- [WORK REQUIRED]: Could you print exactly the lines of the listing below, starting at the line that has "J101 pin 2: GND -> N012" and ending at the line that has "U101 pin GP1: none -> N005", and only those lines?

- [DATA FOR THIS TASK]:
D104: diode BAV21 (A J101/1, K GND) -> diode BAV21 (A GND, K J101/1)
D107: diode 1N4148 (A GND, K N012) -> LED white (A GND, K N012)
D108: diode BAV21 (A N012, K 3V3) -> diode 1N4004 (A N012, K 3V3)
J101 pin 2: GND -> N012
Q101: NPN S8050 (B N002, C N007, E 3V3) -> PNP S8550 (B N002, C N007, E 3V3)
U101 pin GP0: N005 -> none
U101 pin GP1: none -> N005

--

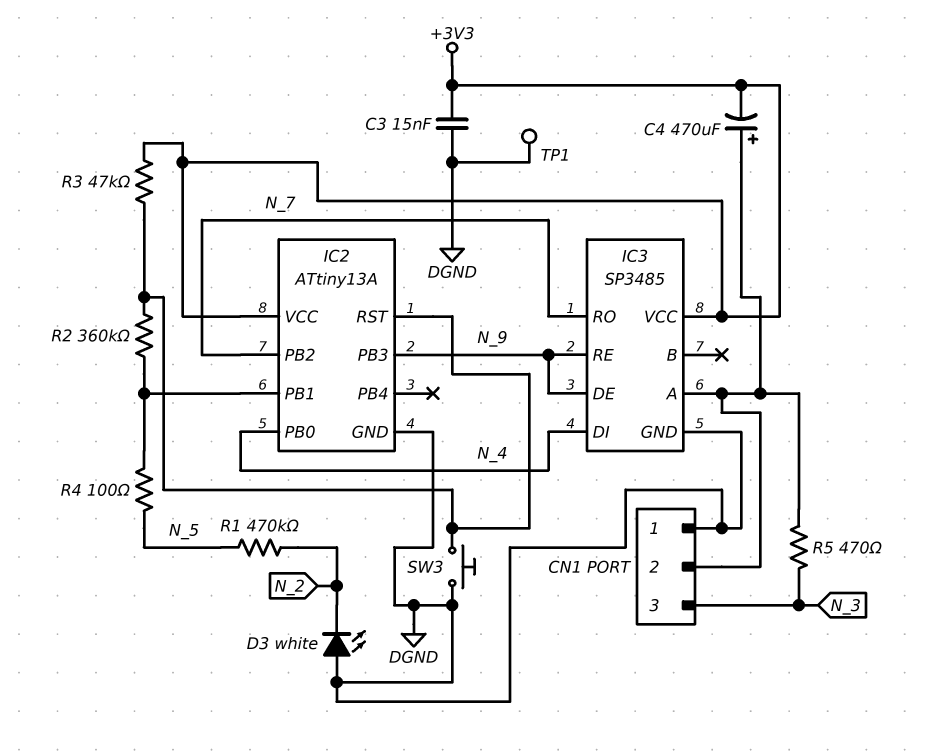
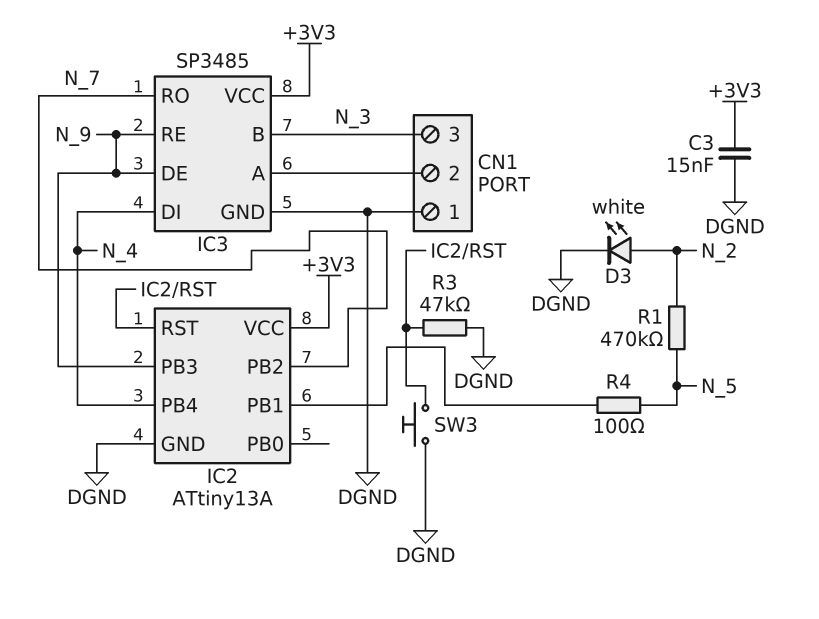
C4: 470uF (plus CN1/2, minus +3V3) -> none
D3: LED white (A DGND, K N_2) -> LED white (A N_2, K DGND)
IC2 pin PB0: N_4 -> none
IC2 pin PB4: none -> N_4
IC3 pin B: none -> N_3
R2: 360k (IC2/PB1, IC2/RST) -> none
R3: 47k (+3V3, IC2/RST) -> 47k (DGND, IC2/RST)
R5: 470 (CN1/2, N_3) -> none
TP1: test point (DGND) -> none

--

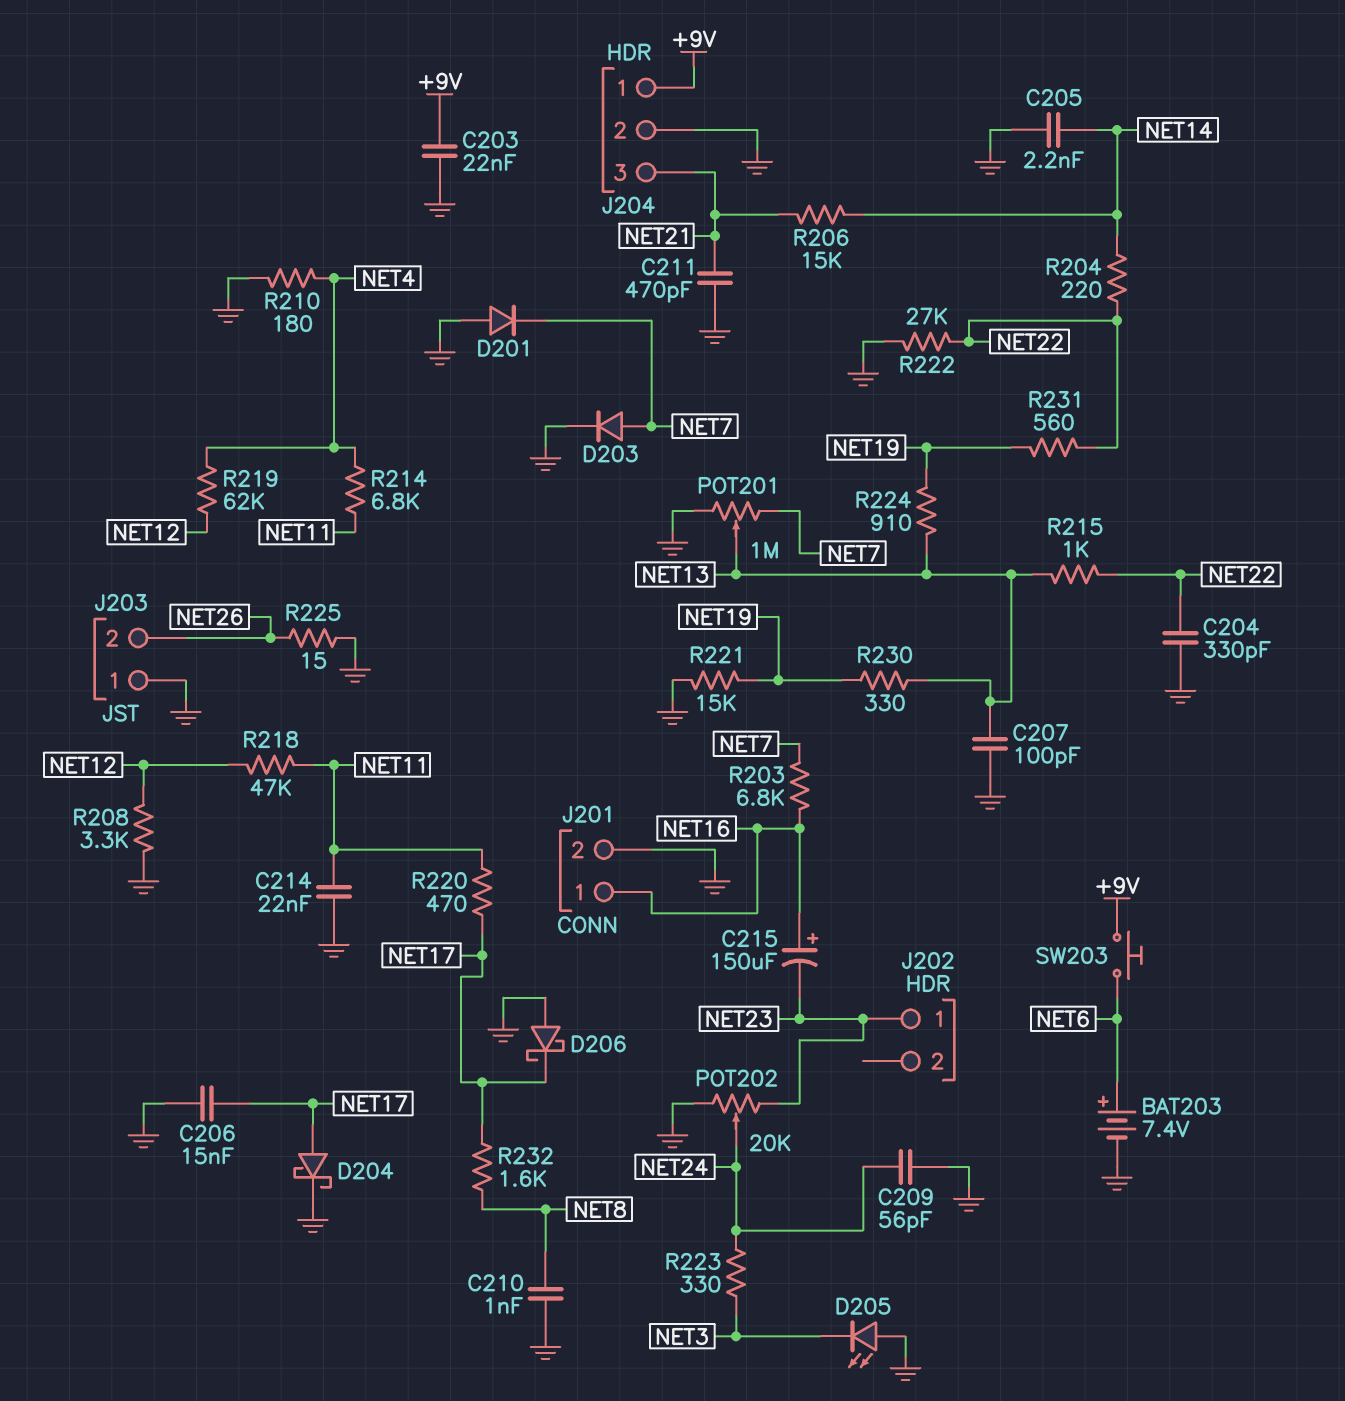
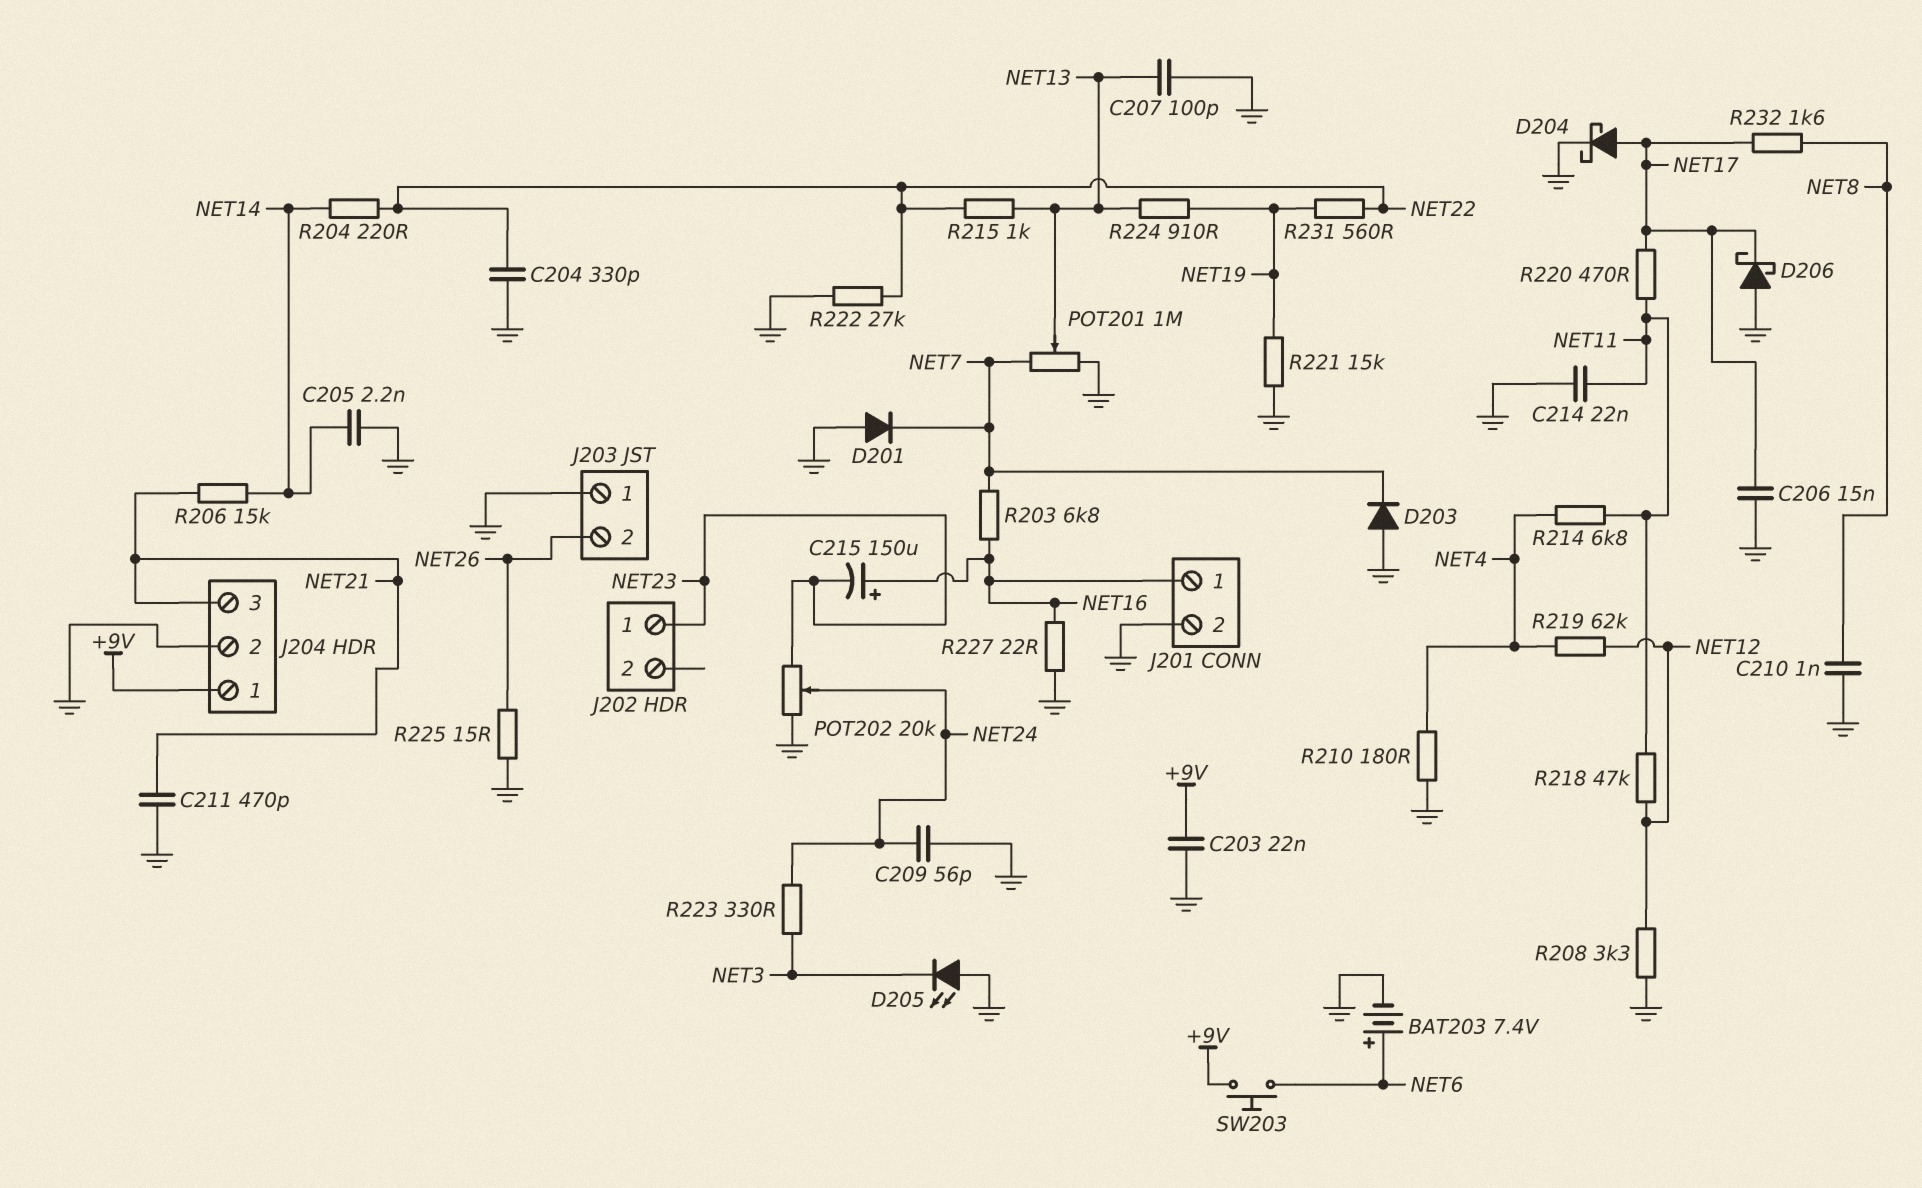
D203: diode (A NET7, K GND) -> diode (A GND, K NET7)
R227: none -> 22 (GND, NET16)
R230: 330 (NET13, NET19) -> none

- [TASK SOLUTION]:
J101 pin 2: GND -> N012
Q101: NPN S8050 (B N002, C N007, E 3V3) -> PNP S8550 (B N002, C N007, E 3V3)
U101 pin GP0: N005 -> none
U101 pin GP1: none -> N005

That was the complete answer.